• Input data:
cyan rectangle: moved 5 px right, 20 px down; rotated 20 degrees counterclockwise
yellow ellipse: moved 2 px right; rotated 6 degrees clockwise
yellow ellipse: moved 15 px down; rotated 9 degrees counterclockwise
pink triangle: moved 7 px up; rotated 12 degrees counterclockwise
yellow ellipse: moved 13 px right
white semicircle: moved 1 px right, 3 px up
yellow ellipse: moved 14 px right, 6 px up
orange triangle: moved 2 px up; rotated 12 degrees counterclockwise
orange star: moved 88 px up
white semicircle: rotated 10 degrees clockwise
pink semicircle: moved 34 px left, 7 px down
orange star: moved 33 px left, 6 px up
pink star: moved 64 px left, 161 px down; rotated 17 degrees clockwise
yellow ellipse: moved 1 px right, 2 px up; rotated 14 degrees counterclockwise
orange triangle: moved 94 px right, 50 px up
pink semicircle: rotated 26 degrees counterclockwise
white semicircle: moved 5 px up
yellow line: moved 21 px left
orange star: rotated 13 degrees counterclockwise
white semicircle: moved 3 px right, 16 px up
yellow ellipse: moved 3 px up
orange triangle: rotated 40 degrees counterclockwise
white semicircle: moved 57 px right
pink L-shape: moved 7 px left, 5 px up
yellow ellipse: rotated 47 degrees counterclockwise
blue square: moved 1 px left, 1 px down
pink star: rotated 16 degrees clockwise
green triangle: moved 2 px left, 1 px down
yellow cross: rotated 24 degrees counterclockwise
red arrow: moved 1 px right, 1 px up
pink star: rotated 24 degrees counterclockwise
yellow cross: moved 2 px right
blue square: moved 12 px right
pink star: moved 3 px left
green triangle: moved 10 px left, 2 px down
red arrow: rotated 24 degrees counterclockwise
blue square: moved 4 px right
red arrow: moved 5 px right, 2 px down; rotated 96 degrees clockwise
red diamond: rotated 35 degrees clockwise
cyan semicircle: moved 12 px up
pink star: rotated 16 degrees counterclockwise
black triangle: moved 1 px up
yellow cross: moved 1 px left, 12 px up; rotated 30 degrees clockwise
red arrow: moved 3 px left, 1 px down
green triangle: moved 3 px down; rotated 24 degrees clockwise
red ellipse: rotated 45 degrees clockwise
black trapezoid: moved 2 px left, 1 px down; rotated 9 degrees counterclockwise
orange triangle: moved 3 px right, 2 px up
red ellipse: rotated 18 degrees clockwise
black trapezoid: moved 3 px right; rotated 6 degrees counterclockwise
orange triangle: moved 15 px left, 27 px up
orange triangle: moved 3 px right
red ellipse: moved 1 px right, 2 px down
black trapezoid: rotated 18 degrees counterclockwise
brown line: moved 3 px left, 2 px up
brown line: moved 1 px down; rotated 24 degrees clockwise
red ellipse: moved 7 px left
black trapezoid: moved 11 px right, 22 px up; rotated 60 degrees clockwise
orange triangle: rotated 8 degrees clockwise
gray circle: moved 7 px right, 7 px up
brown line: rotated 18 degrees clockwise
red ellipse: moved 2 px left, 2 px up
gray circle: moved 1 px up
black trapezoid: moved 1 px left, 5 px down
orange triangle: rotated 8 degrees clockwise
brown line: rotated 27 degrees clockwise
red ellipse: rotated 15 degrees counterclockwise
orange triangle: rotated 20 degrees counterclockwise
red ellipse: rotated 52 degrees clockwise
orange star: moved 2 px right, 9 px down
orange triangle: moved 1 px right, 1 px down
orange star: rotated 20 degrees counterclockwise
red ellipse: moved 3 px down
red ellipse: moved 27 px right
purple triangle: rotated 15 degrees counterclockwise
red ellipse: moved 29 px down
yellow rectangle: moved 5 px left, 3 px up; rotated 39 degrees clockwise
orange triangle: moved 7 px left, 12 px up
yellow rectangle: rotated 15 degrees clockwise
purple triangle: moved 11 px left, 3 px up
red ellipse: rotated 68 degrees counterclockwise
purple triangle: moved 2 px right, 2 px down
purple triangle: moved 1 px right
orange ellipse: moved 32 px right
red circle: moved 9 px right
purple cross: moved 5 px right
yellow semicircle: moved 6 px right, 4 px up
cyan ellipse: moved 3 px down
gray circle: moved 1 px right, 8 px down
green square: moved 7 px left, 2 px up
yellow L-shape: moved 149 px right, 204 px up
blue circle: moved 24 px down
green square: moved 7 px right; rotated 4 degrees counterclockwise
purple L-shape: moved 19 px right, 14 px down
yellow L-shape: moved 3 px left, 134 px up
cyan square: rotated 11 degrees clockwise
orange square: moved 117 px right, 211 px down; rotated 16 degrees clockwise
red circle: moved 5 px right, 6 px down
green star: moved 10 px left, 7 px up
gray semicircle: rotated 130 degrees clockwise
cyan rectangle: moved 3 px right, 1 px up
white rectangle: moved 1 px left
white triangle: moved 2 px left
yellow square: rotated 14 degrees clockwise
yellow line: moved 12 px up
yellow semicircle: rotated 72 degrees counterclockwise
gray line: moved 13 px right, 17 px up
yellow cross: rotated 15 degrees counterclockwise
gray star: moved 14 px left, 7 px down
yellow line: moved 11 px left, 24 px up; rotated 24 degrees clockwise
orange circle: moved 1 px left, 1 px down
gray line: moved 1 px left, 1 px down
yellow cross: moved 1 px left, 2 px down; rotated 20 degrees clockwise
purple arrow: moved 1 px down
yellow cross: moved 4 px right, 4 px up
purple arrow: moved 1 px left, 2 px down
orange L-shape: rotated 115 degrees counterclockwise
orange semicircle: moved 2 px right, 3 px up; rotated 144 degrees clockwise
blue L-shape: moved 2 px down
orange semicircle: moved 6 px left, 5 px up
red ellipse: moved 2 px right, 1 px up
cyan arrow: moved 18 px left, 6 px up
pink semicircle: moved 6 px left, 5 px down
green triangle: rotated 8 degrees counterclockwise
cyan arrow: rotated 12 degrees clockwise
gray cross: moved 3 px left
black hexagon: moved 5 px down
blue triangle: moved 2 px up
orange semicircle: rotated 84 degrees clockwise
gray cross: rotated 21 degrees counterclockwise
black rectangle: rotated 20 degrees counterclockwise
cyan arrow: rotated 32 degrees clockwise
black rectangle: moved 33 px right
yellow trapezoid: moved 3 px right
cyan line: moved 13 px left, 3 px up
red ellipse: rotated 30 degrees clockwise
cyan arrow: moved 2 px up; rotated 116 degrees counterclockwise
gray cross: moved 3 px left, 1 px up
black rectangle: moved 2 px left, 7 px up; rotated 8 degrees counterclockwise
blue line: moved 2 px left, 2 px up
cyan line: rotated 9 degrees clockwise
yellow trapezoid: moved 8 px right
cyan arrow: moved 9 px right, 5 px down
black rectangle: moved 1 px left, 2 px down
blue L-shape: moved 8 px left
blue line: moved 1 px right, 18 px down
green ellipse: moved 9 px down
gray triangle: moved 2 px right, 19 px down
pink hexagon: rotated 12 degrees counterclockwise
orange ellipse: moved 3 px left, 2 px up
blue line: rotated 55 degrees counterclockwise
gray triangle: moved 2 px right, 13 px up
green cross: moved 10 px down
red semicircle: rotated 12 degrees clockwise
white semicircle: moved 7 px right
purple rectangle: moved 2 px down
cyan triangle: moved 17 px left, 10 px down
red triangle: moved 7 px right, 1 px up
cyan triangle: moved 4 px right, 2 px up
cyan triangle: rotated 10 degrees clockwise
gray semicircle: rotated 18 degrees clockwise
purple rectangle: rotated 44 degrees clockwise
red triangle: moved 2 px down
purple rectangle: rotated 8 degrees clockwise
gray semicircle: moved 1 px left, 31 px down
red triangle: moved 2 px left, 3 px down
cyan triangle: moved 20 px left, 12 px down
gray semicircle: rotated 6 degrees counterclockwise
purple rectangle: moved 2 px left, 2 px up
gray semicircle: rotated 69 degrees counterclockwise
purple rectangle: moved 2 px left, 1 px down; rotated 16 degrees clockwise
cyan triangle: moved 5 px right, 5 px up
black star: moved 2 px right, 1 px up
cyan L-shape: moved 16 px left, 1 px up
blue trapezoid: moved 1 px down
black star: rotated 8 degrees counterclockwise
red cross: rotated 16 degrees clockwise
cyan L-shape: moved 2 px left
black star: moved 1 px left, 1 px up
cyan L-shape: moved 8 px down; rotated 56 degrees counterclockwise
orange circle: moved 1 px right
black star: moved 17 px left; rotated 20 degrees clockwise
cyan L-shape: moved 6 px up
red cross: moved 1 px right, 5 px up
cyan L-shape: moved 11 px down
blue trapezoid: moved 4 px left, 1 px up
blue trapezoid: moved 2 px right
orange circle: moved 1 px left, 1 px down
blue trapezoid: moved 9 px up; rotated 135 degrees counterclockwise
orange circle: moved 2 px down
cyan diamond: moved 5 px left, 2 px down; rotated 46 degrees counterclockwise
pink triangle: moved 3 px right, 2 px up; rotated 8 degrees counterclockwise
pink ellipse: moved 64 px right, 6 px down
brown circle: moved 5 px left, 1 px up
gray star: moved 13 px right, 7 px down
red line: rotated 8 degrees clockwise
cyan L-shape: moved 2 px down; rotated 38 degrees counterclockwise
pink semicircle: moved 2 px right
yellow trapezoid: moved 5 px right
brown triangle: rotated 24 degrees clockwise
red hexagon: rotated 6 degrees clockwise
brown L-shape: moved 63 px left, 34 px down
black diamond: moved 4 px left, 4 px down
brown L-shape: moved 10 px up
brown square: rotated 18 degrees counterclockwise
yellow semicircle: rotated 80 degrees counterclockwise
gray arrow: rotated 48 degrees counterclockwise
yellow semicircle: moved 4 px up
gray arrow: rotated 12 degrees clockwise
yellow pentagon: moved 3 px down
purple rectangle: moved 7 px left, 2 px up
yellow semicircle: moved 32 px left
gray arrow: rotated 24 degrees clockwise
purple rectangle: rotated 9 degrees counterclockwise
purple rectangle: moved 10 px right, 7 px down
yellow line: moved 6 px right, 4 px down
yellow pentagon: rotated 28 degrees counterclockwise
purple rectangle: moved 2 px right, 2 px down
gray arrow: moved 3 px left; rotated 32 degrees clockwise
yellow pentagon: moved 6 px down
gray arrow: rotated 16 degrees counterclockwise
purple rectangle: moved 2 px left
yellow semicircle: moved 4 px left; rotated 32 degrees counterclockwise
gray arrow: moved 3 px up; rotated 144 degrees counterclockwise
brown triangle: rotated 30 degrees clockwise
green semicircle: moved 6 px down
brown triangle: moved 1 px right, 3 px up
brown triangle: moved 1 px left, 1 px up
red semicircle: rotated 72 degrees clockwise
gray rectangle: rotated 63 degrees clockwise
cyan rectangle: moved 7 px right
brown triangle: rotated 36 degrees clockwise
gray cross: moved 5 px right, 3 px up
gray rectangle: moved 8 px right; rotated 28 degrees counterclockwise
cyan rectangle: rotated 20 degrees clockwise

• Task description:
List each line from the records above that contains the word "trapezoid", treating uppercase and lowercase letters as different.

• Output for this exercise:
black trapezoid: moved 2 px left, 1 px down; rotated 9 degrees counterclockwise
black trapezoid: moved 3 px right; rotated 6 degrees counterclockwise
black trapezoid: rotated 18 degrees counterclockwise
black trapezoid: moved 11 px right, 22 px up; rotated 60 degrees clockwise
black trapezoid: moved 1 px left, 5 px down
yellow trapezoid: moved 3 px right
yellow trapezoid: moved 8 px right
blue trapezoid: moved 1 px down
blue trapezoid: moved 4 px left, 1 px up
blue trapezoid: moved 2 px right
blue trapezoid: moved 9 px up; rotated 135 degrees counterclockwise
yellow trapezoid: moved 5 px right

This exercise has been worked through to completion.